**Exercise task**: Please filter the entries below, keeping only the lines that contain the string "kern".

**Entries drawn from a collection**:
________________________

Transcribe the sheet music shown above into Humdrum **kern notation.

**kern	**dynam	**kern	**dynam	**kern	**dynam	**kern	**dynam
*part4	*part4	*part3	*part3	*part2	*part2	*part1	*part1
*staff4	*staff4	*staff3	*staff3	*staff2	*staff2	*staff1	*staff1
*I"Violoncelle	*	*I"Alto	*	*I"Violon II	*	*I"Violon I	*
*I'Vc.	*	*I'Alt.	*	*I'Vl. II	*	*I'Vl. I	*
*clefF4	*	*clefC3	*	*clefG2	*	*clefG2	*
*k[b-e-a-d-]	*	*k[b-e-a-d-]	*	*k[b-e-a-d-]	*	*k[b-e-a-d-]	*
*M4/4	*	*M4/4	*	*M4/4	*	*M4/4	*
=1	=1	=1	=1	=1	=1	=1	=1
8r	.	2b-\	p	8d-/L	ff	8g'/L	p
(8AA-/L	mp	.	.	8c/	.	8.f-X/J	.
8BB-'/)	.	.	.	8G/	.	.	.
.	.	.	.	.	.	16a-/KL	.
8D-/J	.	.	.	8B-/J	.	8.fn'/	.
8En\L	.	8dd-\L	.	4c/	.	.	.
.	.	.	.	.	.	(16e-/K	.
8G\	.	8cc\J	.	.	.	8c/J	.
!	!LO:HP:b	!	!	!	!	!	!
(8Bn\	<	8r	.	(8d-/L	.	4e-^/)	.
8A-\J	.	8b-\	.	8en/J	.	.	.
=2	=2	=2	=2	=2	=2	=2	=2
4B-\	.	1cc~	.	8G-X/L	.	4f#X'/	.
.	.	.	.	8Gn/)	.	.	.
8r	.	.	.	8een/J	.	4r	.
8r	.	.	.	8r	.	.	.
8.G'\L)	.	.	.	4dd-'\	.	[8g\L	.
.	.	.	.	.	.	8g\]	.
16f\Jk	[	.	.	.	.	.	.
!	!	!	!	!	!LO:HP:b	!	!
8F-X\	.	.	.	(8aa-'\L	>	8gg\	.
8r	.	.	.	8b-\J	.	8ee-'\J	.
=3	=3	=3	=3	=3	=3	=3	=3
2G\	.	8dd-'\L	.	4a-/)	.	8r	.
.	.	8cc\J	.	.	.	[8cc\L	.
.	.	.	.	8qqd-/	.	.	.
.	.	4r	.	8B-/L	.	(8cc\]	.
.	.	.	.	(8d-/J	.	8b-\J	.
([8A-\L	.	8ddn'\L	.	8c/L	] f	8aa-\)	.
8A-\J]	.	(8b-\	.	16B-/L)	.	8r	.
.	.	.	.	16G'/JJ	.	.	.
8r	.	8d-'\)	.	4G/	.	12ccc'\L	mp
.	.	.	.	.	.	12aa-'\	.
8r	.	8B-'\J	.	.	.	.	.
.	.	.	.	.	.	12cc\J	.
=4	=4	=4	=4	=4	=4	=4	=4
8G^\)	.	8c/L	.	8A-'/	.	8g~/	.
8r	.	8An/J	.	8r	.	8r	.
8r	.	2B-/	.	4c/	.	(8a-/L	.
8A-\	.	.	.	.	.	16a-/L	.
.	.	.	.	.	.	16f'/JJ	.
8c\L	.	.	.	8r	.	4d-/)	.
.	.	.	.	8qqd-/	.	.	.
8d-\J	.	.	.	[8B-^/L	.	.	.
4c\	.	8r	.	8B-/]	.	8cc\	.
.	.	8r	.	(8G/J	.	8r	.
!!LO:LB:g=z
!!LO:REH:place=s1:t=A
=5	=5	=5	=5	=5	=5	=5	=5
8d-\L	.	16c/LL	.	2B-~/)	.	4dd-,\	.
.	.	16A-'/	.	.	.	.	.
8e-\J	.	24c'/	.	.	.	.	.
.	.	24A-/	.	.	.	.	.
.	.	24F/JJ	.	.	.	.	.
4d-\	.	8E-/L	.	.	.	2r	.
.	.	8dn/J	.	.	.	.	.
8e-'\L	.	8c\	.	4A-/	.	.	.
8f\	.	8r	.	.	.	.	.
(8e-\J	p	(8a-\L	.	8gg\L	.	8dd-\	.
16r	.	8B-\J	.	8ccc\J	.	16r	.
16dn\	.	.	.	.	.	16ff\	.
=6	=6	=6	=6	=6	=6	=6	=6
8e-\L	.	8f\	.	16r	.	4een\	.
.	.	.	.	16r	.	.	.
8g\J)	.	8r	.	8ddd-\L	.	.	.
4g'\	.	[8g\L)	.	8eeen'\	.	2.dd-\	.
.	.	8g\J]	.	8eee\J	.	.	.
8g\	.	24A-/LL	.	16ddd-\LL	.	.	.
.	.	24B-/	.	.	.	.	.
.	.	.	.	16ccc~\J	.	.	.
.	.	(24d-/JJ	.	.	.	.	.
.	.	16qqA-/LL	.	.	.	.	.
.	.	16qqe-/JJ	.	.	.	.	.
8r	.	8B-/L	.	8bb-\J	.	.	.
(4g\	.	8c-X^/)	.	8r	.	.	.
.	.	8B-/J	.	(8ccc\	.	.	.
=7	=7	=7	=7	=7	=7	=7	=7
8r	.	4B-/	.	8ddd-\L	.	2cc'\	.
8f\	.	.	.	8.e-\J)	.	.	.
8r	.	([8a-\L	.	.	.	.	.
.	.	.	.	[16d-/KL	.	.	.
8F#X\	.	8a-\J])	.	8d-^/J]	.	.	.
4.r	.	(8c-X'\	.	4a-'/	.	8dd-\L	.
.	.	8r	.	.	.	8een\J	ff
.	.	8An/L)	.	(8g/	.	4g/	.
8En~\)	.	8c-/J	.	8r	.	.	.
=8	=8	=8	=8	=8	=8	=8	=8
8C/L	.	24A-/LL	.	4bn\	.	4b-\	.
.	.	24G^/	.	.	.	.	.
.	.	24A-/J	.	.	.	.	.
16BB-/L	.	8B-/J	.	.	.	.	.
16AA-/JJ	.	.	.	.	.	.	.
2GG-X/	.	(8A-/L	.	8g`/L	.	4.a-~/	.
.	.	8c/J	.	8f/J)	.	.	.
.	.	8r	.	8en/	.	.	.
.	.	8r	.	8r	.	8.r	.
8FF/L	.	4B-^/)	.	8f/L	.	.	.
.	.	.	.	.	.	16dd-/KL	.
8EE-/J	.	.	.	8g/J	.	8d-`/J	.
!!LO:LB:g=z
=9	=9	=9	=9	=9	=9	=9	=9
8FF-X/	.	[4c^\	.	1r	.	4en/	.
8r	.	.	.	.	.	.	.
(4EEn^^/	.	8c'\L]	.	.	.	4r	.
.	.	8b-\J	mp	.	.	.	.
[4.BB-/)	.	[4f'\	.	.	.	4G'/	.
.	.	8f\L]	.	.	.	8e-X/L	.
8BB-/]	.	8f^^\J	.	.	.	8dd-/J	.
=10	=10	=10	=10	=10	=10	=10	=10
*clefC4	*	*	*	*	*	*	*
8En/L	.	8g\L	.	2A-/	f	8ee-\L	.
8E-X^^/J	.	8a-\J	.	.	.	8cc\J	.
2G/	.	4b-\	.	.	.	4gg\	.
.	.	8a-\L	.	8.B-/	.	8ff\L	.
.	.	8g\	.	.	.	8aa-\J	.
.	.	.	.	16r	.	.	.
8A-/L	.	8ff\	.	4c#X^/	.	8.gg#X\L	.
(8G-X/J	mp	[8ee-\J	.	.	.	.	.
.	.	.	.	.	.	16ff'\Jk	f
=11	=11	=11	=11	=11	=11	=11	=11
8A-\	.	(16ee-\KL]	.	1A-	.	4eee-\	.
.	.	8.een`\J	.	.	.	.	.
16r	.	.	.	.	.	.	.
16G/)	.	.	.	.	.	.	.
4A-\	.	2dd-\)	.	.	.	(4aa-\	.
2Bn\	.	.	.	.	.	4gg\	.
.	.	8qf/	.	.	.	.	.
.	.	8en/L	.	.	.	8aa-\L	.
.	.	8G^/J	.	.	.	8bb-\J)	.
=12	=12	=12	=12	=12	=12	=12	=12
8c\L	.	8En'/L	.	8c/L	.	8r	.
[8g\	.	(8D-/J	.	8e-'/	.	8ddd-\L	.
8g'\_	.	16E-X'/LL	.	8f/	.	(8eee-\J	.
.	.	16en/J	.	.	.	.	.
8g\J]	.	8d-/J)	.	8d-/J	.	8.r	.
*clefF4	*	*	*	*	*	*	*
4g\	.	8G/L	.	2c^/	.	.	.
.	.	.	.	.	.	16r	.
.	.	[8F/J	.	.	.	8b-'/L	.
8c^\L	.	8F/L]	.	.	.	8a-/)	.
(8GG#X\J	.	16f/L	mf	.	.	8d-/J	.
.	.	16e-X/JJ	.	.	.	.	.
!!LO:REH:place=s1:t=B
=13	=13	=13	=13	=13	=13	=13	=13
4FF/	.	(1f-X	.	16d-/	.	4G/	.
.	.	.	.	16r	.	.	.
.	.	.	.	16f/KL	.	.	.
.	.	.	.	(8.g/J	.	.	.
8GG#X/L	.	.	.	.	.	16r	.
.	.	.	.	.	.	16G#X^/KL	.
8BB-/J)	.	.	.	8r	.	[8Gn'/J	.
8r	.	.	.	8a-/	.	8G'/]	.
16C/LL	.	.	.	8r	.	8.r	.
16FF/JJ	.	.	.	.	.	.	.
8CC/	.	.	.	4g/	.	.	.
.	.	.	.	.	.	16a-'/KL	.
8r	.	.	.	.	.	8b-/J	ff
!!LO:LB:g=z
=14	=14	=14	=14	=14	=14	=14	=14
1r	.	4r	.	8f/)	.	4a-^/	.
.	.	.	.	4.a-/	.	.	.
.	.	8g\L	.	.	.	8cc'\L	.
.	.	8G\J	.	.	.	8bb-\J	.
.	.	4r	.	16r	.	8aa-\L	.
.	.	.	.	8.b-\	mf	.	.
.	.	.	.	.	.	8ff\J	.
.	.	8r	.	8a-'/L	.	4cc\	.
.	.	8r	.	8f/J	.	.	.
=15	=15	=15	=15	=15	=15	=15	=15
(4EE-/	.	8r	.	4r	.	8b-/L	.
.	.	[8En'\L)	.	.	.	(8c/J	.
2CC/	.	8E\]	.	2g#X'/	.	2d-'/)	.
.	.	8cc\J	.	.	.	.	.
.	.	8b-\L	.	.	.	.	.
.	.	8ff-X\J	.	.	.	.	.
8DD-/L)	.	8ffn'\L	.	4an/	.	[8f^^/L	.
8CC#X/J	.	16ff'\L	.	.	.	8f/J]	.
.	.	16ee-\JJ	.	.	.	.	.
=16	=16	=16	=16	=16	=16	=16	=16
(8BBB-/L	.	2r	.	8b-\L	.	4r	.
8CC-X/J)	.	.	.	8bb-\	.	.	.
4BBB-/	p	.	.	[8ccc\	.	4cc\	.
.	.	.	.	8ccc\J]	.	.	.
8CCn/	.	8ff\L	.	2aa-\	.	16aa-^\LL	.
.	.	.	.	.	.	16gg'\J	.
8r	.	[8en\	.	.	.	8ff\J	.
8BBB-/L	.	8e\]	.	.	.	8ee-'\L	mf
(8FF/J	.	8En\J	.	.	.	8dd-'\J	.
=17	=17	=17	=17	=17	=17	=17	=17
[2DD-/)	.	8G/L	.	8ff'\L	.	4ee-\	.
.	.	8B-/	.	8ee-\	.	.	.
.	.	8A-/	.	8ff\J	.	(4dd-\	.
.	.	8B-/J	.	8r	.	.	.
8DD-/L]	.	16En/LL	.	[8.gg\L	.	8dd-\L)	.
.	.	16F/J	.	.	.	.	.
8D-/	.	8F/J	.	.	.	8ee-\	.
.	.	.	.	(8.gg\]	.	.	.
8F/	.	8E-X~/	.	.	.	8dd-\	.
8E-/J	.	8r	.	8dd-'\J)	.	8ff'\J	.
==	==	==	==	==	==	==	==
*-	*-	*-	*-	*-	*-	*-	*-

________________________

**Answer to the task**:
Transcribe the sheet music shown above into Humdrum **kern notation.
**kern	**dynam	**kern	**dynam	**kern	**dynam	**kern	**dynam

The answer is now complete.